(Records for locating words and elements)

------------------------------------------------------------------------

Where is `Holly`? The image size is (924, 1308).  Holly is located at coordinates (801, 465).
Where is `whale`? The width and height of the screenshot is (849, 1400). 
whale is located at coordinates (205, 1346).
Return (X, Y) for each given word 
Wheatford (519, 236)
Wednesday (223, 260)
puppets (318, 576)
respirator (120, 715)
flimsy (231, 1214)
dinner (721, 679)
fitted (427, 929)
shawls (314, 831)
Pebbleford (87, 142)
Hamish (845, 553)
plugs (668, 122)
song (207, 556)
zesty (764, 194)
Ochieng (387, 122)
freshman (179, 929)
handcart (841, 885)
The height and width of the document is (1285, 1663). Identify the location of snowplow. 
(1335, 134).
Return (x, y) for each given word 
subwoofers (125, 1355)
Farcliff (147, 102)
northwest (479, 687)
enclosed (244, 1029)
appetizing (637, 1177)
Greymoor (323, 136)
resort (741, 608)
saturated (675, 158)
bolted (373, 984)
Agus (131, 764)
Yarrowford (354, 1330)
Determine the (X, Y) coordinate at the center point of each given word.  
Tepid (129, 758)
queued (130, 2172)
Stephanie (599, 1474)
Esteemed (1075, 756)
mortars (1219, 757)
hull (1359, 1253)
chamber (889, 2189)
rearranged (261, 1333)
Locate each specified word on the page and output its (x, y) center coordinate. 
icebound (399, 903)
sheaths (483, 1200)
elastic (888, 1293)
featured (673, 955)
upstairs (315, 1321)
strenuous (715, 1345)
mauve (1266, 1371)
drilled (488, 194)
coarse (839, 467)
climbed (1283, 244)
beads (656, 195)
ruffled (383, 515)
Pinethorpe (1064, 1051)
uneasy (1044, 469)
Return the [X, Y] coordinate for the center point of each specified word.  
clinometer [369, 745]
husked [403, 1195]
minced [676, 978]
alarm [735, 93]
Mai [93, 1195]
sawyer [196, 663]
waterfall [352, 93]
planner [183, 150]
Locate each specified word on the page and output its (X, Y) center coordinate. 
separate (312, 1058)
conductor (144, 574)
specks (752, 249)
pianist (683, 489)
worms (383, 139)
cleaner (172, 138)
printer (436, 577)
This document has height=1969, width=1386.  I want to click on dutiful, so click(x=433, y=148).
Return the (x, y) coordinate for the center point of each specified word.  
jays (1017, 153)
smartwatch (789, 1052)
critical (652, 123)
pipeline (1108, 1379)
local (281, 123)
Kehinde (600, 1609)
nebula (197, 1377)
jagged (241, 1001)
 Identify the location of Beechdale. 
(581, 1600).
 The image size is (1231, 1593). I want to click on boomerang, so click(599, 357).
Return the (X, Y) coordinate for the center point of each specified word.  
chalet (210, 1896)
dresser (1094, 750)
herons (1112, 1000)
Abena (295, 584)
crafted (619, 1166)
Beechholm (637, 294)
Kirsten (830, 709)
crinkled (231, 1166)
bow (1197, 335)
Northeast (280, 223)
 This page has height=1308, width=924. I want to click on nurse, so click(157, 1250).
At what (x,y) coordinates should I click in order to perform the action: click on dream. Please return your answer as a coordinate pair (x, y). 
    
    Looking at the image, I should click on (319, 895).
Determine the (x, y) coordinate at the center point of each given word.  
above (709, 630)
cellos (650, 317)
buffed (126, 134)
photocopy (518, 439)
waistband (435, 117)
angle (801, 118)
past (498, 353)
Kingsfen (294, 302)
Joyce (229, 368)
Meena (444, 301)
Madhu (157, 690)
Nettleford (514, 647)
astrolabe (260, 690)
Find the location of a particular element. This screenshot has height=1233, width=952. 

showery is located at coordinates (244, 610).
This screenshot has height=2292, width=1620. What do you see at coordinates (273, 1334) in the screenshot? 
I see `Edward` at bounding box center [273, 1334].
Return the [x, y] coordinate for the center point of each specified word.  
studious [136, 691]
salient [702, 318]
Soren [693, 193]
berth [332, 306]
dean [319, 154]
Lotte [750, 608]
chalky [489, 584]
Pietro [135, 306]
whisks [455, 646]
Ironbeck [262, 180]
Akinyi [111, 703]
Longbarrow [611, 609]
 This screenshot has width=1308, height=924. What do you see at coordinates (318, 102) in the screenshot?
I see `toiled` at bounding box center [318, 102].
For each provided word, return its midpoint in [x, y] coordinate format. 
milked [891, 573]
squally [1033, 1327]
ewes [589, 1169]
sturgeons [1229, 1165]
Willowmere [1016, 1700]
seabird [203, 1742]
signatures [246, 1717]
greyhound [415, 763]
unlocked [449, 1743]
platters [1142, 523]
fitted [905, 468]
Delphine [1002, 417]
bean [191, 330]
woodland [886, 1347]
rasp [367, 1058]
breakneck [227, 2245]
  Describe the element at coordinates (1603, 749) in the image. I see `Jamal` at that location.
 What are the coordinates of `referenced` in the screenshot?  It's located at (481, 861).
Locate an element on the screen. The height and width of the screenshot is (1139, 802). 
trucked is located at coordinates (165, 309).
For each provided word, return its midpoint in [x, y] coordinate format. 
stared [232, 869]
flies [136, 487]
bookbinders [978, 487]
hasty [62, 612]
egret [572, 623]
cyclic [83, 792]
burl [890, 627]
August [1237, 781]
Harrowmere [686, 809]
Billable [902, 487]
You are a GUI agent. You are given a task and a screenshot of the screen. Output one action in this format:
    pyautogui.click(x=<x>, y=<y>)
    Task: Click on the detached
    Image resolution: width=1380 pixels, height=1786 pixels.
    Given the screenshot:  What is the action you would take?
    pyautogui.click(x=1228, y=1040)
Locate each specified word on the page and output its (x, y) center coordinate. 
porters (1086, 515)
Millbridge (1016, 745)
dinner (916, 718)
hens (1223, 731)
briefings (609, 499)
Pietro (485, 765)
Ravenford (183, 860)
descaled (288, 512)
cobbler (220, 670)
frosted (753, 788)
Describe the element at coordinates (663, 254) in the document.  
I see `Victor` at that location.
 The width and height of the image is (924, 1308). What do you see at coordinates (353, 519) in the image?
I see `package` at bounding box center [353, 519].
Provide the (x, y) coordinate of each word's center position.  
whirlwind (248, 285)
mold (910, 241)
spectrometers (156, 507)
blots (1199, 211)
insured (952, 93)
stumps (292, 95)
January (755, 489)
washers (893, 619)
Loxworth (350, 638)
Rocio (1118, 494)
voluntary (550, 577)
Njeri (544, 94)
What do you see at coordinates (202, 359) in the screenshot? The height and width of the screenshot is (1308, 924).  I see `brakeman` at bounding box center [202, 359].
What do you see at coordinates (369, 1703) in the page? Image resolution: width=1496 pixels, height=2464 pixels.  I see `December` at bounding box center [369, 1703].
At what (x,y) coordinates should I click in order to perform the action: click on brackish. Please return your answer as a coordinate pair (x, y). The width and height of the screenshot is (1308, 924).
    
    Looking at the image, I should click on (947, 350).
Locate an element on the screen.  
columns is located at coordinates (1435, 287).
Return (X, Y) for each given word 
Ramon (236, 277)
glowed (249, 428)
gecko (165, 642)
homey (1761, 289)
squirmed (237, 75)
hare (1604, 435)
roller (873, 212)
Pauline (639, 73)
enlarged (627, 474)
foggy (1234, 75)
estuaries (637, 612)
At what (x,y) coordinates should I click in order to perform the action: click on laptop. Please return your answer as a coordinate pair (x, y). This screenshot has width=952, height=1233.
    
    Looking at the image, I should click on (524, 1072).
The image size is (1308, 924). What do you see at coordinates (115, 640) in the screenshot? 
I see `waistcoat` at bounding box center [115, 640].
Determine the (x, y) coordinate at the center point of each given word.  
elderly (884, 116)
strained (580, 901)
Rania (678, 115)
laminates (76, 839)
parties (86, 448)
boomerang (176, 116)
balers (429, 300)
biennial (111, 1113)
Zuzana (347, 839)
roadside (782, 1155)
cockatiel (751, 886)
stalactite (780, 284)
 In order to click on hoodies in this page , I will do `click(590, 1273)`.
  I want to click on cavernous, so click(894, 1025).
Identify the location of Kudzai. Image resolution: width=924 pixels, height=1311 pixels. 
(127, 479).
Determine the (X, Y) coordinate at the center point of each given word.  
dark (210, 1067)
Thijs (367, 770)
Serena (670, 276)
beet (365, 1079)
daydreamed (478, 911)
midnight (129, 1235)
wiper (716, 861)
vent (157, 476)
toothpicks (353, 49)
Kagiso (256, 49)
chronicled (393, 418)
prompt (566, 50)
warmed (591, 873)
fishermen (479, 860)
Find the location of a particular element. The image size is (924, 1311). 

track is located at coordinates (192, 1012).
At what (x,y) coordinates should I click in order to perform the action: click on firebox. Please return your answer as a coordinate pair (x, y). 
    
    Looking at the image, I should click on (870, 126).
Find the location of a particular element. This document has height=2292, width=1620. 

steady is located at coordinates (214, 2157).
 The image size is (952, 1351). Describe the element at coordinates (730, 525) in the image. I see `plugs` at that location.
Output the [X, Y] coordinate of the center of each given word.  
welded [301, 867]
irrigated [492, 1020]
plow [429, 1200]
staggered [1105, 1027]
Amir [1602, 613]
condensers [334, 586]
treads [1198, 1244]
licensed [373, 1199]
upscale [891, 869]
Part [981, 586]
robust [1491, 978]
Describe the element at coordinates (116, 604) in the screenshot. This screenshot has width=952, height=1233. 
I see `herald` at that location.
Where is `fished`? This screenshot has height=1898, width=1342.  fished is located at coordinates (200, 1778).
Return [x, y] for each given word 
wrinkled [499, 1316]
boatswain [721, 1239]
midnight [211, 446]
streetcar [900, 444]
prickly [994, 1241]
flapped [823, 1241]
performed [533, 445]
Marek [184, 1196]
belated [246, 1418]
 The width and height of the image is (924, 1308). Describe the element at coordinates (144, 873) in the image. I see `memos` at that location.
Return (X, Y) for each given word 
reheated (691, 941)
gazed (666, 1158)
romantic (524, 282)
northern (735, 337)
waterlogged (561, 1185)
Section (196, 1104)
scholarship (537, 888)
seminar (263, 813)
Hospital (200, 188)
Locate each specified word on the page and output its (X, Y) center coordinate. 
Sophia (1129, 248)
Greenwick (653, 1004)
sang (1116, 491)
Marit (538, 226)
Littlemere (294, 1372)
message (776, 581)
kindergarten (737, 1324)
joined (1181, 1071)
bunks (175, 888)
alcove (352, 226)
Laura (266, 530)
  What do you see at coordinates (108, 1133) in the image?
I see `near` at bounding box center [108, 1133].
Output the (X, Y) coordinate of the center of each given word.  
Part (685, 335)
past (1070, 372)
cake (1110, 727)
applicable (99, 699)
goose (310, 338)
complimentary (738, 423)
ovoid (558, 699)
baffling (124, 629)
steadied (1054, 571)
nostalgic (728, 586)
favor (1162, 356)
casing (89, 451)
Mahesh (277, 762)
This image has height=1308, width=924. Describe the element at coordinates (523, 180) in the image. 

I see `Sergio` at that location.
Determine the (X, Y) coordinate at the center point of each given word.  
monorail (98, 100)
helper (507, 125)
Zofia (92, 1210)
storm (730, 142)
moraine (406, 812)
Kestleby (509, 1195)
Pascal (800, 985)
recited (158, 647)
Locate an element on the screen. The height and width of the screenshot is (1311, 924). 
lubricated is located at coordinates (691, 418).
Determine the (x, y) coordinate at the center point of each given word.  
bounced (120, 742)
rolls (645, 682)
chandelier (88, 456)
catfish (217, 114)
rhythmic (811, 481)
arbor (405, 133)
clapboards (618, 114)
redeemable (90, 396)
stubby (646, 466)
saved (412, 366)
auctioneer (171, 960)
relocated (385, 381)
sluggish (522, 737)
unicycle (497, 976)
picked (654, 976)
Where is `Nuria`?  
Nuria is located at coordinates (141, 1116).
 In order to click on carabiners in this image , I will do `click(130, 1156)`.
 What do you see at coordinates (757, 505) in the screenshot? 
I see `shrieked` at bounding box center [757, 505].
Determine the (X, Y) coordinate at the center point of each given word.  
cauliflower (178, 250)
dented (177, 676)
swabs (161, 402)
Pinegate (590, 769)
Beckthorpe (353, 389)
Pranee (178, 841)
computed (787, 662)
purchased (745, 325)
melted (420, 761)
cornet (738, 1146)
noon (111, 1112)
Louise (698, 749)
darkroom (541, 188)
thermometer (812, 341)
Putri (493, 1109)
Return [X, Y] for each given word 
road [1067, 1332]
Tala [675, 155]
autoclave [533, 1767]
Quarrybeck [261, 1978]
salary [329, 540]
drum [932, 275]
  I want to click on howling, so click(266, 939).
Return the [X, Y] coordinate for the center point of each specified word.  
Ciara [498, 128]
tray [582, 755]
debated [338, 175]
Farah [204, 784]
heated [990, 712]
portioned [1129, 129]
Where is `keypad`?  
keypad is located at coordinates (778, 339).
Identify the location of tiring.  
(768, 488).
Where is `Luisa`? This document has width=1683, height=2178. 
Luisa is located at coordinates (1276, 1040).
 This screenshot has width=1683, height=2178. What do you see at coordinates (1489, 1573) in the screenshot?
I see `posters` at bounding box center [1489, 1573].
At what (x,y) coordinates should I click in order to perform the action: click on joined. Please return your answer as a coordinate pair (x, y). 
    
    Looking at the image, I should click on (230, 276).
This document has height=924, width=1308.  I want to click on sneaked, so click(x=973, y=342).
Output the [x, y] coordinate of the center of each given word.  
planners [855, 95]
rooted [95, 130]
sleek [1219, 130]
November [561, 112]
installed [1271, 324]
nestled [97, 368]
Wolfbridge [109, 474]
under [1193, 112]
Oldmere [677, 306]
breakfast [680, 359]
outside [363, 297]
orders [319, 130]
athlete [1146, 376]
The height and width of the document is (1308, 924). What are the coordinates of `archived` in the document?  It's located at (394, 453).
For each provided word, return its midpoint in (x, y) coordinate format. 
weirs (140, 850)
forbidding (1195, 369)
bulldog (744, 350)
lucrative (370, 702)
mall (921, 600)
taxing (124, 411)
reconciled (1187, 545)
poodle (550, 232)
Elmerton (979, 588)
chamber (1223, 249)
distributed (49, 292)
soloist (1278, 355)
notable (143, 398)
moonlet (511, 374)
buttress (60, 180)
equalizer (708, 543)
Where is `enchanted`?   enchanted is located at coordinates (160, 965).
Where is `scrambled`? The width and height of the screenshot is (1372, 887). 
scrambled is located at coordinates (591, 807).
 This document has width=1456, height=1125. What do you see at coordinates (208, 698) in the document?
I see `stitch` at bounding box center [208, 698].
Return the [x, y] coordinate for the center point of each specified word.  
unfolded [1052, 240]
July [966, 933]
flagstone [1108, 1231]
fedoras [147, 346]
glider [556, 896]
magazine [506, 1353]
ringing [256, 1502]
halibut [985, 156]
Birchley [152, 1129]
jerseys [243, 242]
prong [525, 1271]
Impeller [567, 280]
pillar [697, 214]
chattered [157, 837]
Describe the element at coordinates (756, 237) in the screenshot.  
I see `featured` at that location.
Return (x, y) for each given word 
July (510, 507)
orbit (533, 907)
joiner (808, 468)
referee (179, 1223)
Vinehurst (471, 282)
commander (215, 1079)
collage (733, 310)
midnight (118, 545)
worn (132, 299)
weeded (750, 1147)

------------------------------------------------------------------------

(Given request)
Reproduce the items above word for word, starting at the line that contains "chamber (889, 2189)" and ending at the line that contains "pianist (683, 489)", with both of those lines included.

(Written reply)
chamber (889, 2189)
rearranged (261, 1333)
Locate each specified word on the page and output its (x, y) center coordinate. 
icebound (399, 903)
sheaths (483, 1200)
elastic (888, 1293)
featured (673, 955)
upstairs (315, 1321)
strenuous (715, 1345)
mauve (1266, 1371)
drilled (488, 194)
coarse (839, 467)
climbed (1283, 244)
beads (656, 195)
ruffled (383, 515)
Pinethorpe (1064, 1051)
uneasy (1044, 469)
Return the [X, Y] coordinate for the center point of each specified word.  
clinometer [369, 745]
husked [403, 1195]
minced [676, 978]
alarm [735, 93]
Mai [93, 1195]
sawyer [196, 663]
waterfall [352, 93]
planner [183, 150]
Locate each specified word on the page and output its (X, Y) center coordinate. 
separate (312, 1058)
conductor (144, 574)
specks (752, 249)
pianist (683, 489)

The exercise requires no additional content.